For the data below, transcribe the part that opens with the line containing "C6: none -> 330nF (GND, SIG5)" and closes with the line containing "R5: 16k (GND, SIG19) -> 16k (SIG19, VDD)", exactly and with no pictures.

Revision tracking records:

>>>

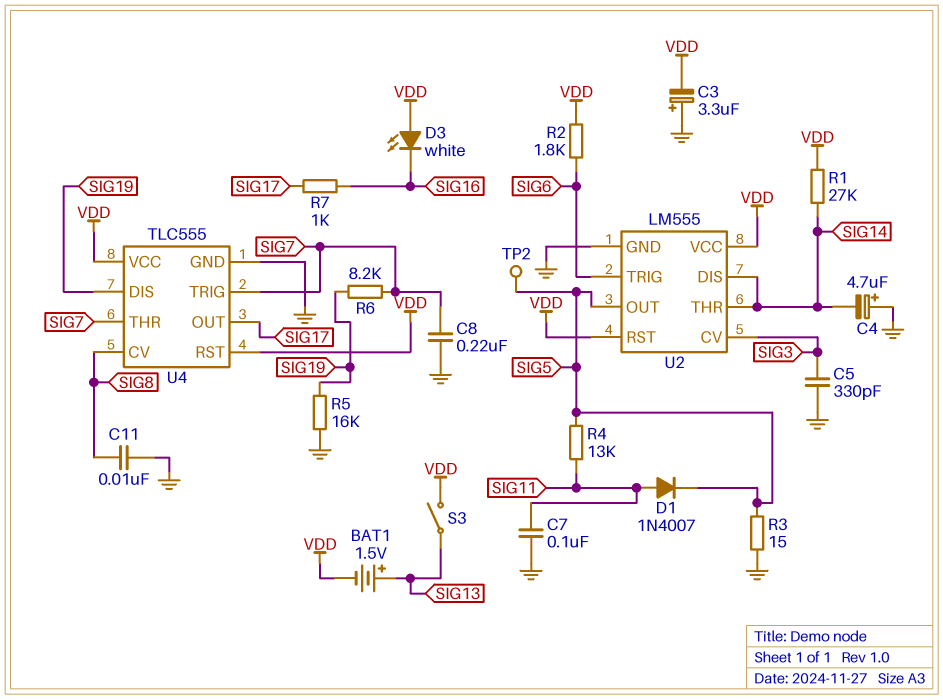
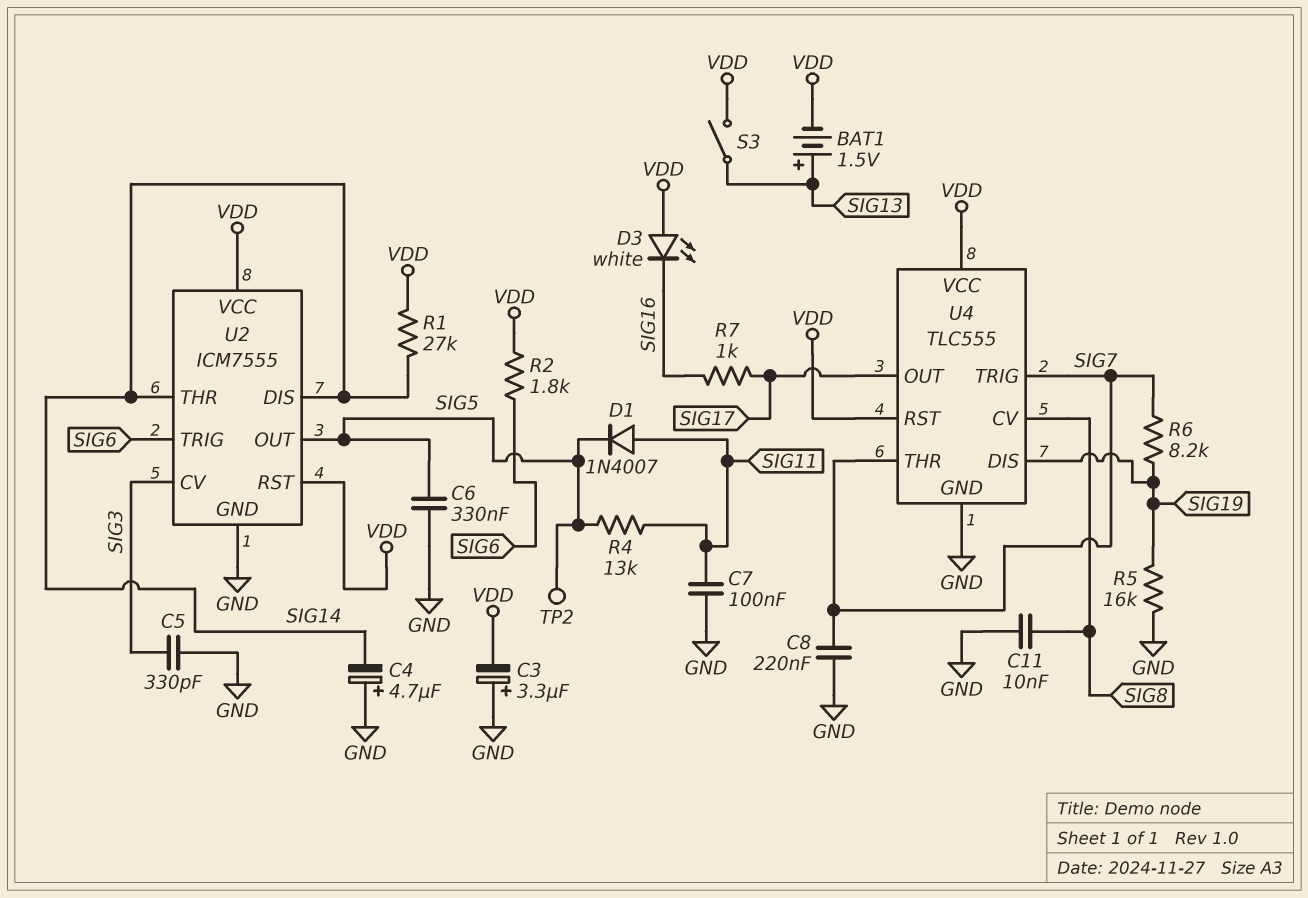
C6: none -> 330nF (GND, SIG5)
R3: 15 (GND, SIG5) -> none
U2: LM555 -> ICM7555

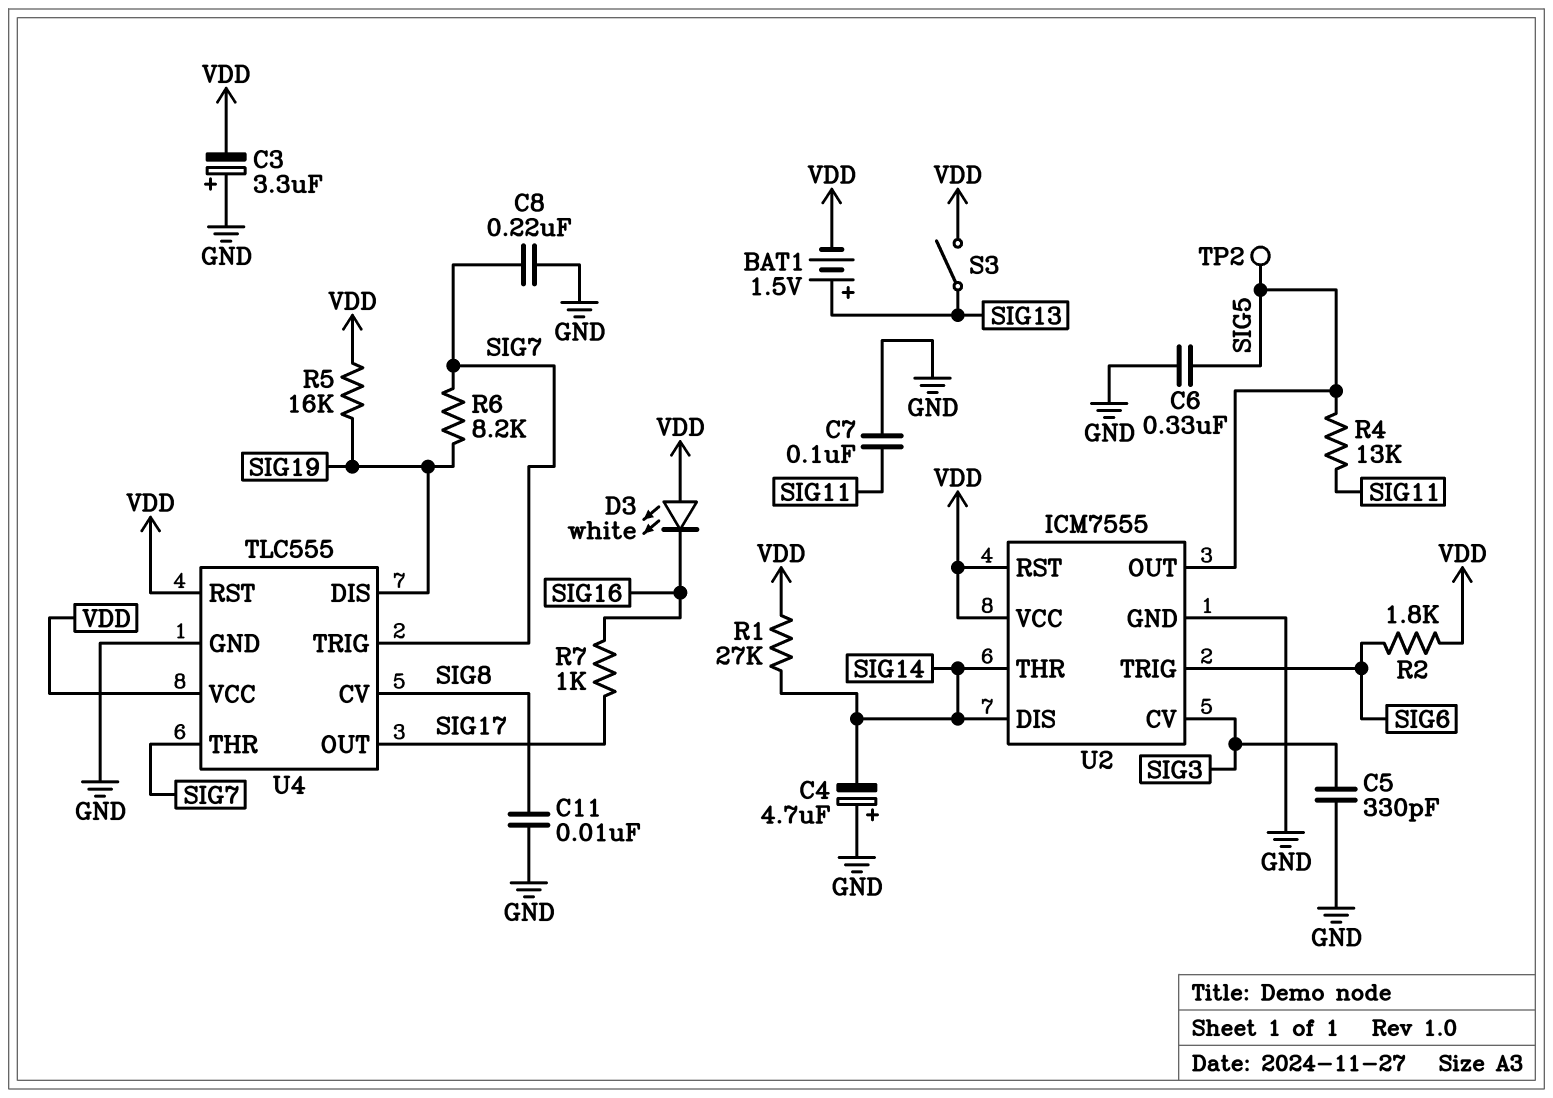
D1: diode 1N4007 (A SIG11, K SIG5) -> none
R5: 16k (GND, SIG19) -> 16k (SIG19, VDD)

<<<
>>>

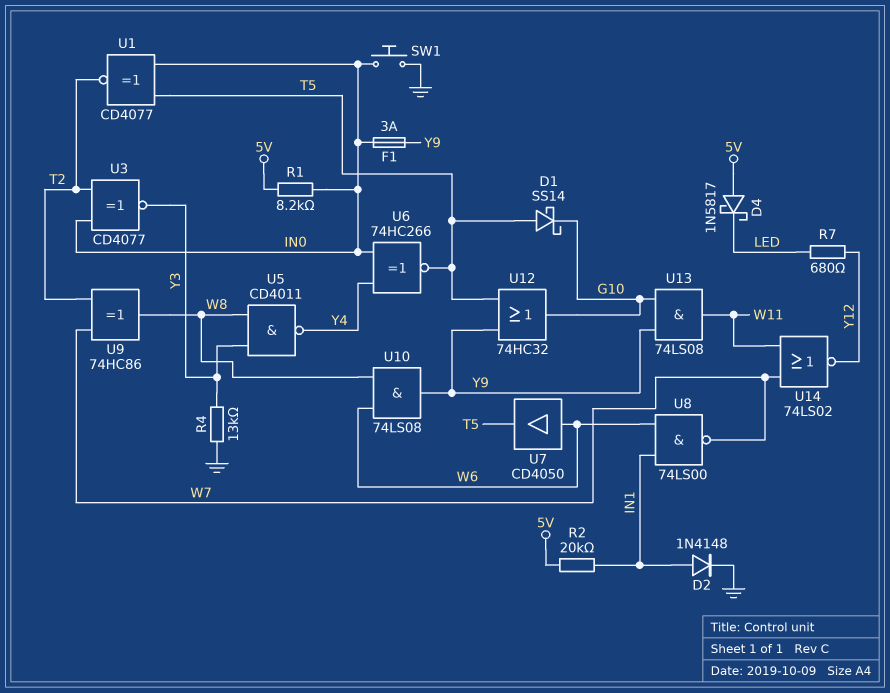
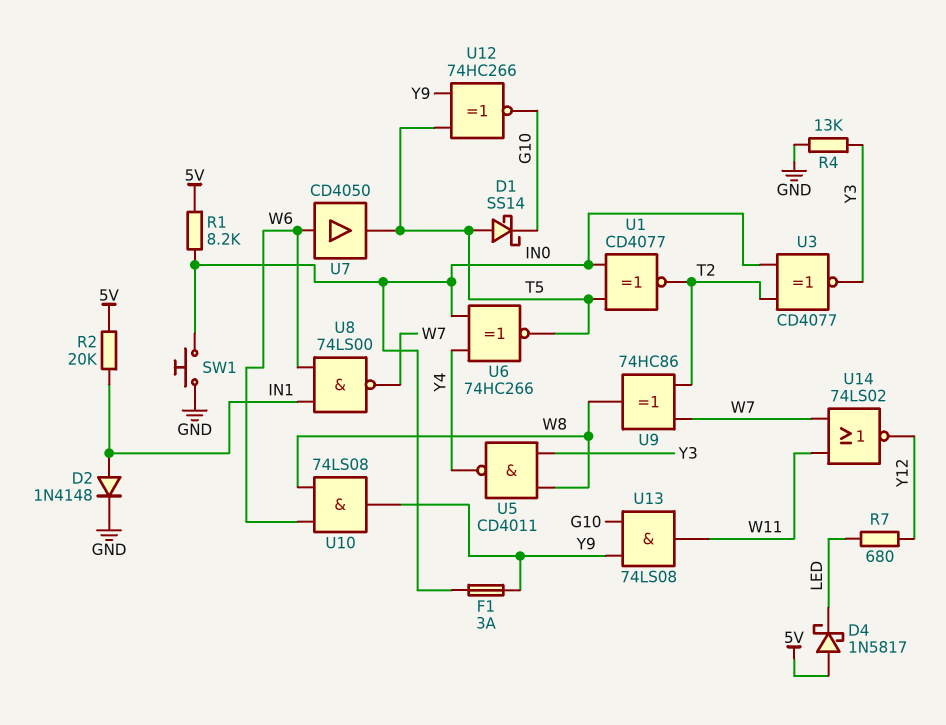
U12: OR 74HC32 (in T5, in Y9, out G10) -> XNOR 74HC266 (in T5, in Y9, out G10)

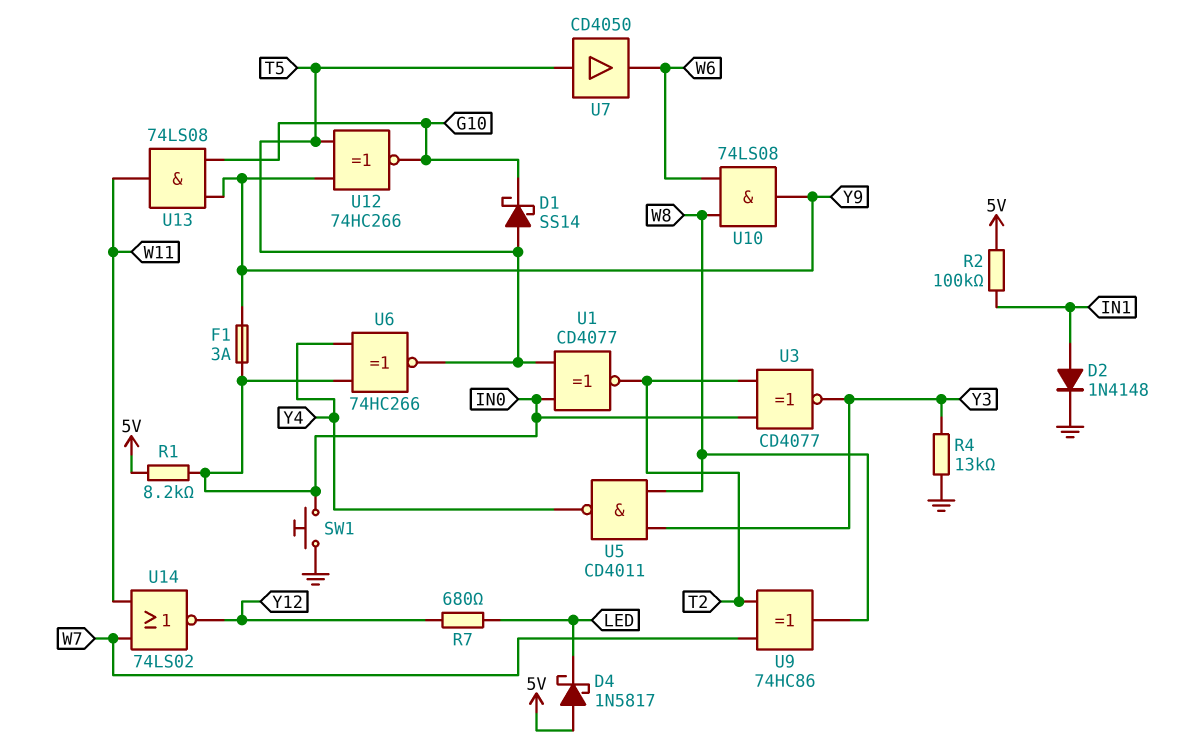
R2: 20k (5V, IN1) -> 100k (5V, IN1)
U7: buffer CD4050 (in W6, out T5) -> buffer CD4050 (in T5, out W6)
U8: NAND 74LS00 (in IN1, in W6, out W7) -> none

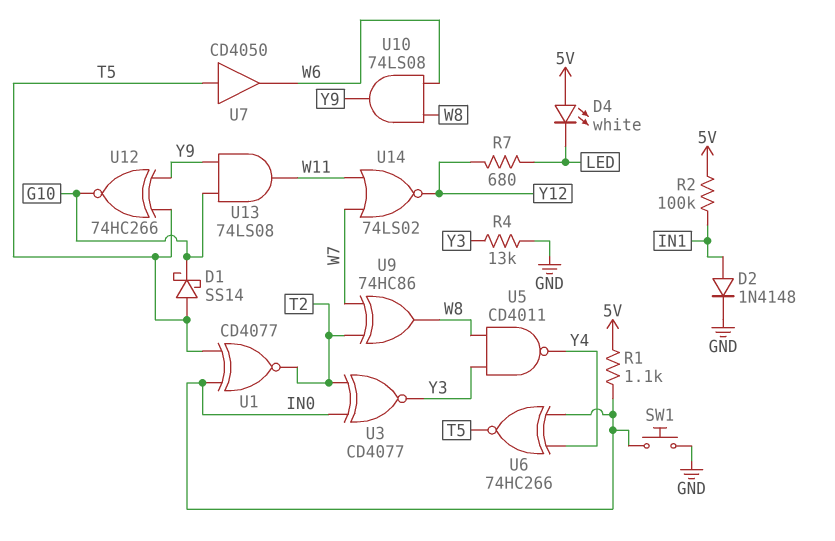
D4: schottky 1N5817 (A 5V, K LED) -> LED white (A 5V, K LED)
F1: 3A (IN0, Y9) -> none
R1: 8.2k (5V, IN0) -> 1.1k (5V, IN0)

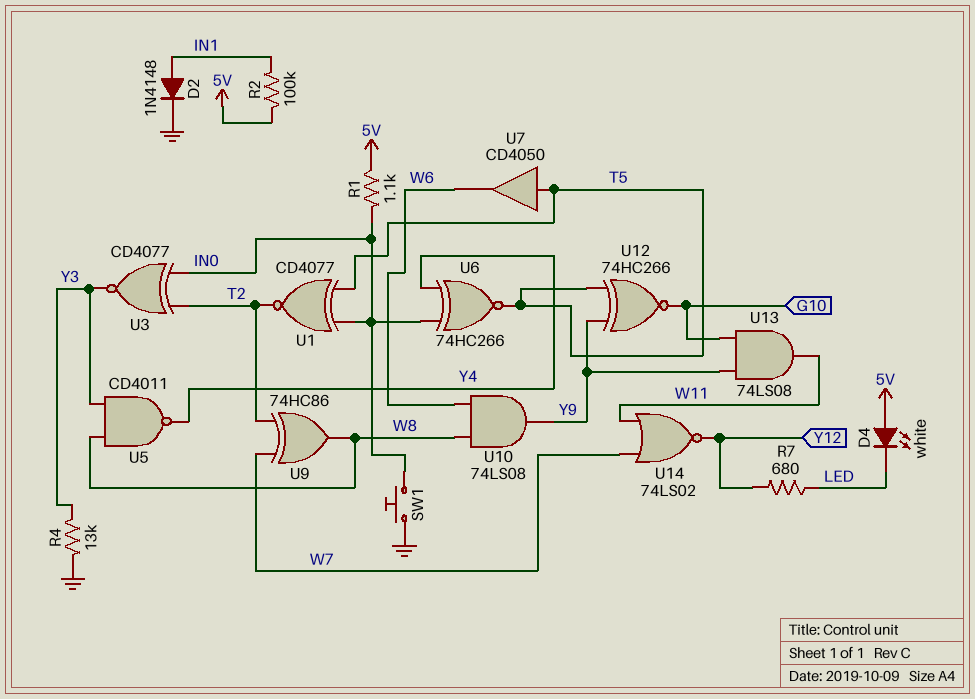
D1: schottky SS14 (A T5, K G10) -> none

<<<

- **Response to this exercise**:
C6: none -> 330nF (GND, SIG5)
R3: 15 (GND, SIG5) -> none
U2: LM555 -> ICM7555

D1: diode 1N4007 (A SIG11, K SIG5) -> none
R5: 16k (GND, SIG19) -> 16k (SIG19, VDD)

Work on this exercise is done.